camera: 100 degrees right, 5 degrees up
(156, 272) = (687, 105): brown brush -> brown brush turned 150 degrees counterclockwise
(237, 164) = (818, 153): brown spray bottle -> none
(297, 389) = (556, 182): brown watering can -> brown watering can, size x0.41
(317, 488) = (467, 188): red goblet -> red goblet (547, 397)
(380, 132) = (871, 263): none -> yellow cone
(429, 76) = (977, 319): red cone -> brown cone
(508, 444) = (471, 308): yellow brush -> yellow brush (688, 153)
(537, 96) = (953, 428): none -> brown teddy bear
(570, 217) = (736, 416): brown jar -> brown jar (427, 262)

About this task:
Find out how many lines above hold "brush". Write only the number.

Reply to the task:
2